Search the material for "change" and show all lines that contain it.

• COLLECTED MATERIAL
BEGIN
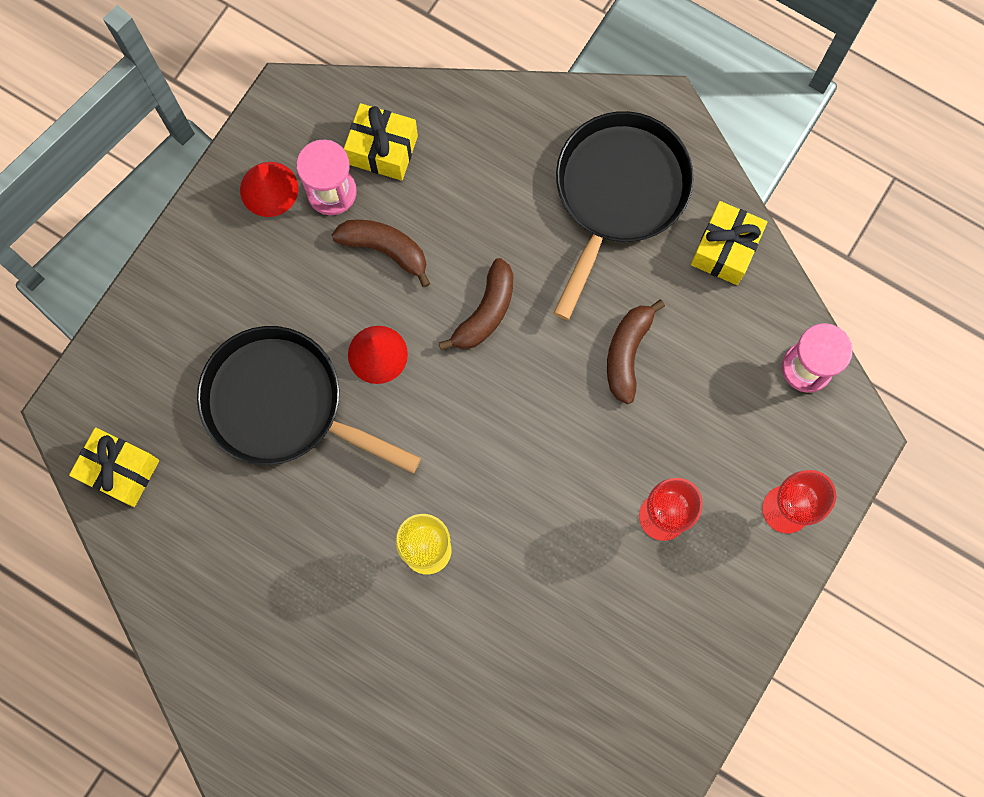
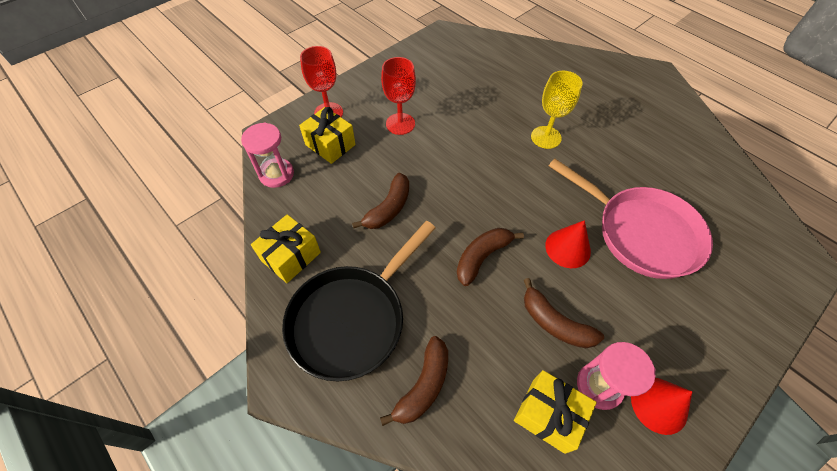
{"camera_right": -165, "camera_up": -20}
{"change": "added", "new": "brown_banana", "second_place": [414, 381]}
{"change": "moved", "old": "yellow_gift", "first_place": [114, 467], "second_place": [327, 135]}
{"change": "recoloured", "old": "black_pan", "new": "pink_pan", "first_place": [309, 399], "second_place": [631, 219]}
END
• REPLY
{"change": "added", "new": "brown_banana", "second_place": [414, 381]}
{"change": "moved", "old": "yellow_gift", "first_place": [114, 467], "second_place": [327, 135]}
{"change": "recoloured", "old": "black_pan", "new": "pink_pan", "first_place": [309, 399], "second_place": [631, 219]}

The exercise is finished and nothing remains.